* Problem statement *
The answer must reproduce all of the data below exactly and contain no images.

* Picture regions with boundary coordinates *
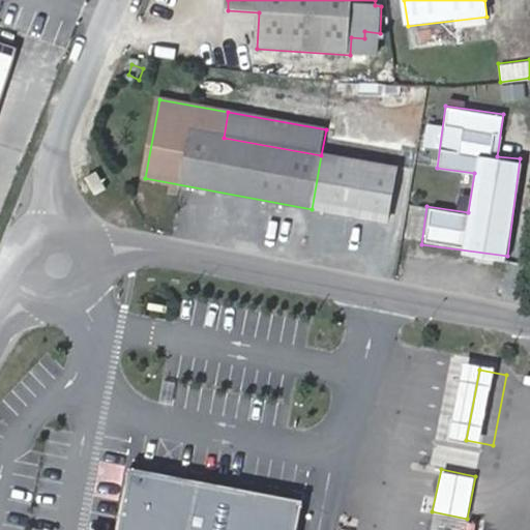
[(311,529),(316,508),(145,476),(135,529),(311,529)]
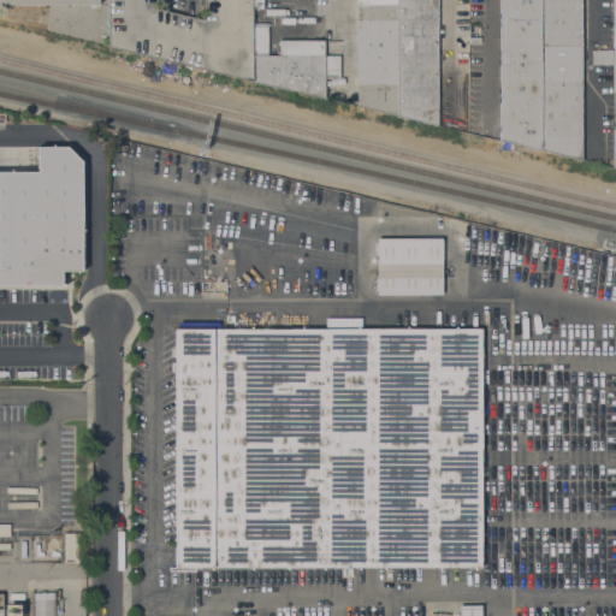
[(253,81),(108,47),(108,0),(157,0),(157,9),(205,21),(205,0),(264,0),(264,9),(253,9),(253,23),(267,23),(267,55),(279,55),(279,40),(324,40),(324,55),(325,55),(325,77),(324,77),(324,98),(253,81)]
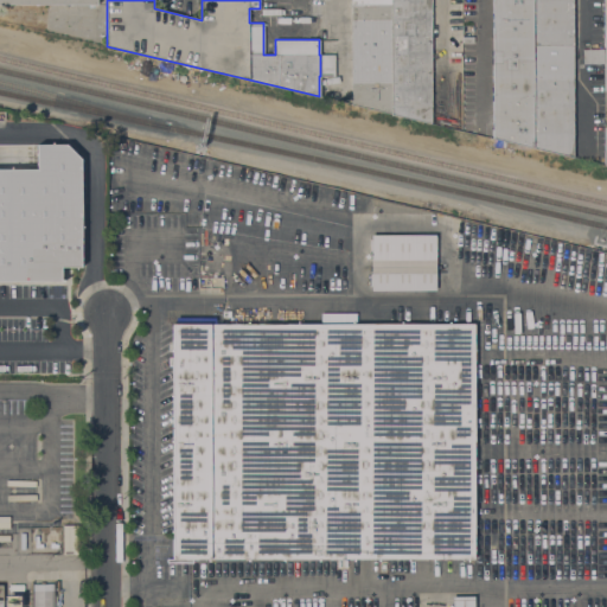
[(391,0),(391,114),(351,104),(351,0),(391,0)]
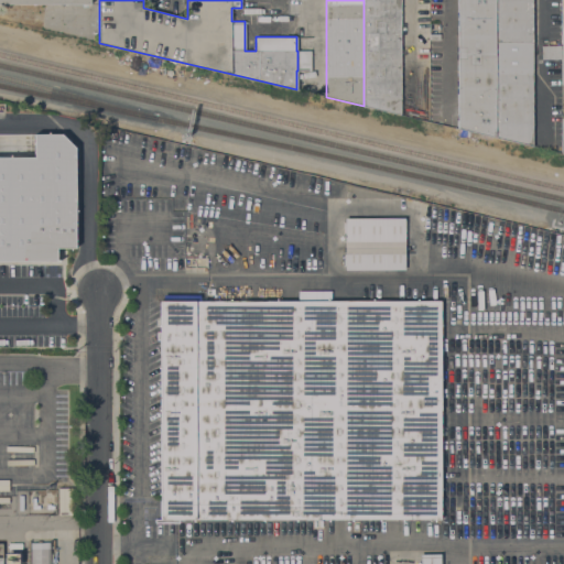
[(401,0),(401,115),(364,106),(364,0),(401,0)]
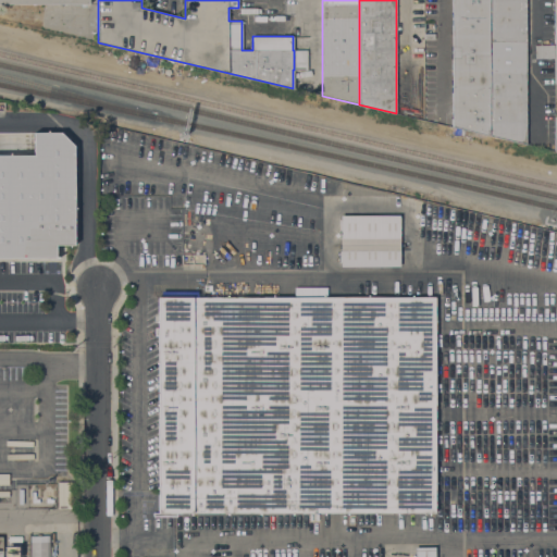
[(489,0),(486,136),(450,135),(452,0),(489,0)]
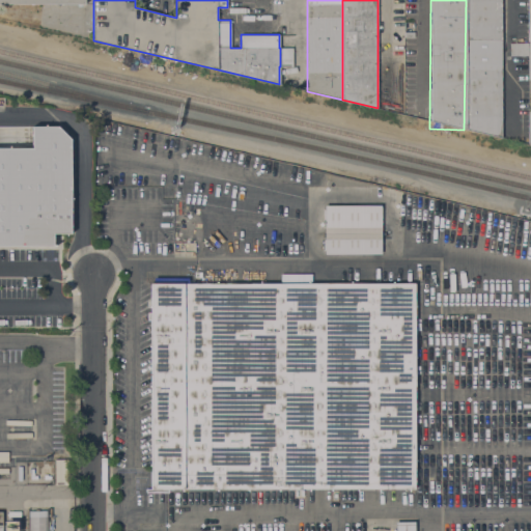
[(502,0),(500,130),(464,130),(466,0),(502,0)]
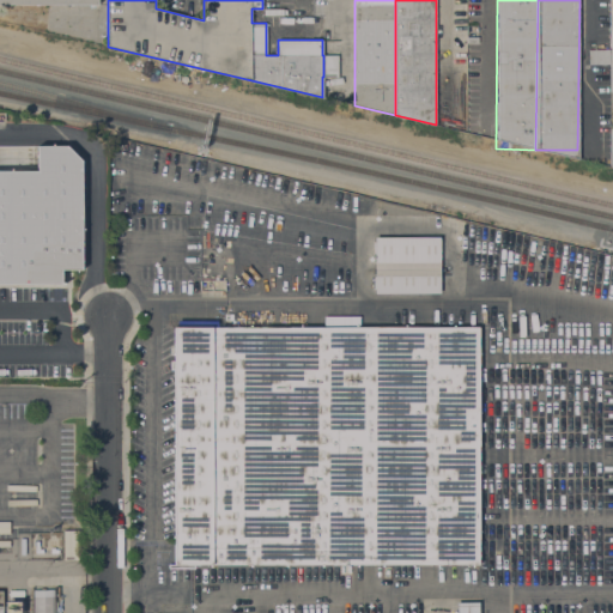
[(610,49),(610,65),(589,65),(589,49),(610,49)]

* Task solution *
[(311,529),(316,508),(145,476),(135,529),(311,529)]
[(253,81),(108,47),(108,0),(157,0),(157,9),(205,21),(205,0),(264,0),(264,9),(253,9),(253,23),(267,23),(267,55),(279,55),(279,40),(324,40),(324,55),(325,55),(325,77),(324,77),(324,98),(253,81)]
[(391,0),(391,114),(351,104),(351,0),(391,0)]
[(401,0),(401,115),(364,106),(364,0),(401,0)]
[(489,0),(486,136),(450,135),(452,0),(489,0)]
[(502,0),(500,130),(464,130),(466,0),(502,0)]
[(610,49),(610,65),(589,65),(589,49),(610,49)]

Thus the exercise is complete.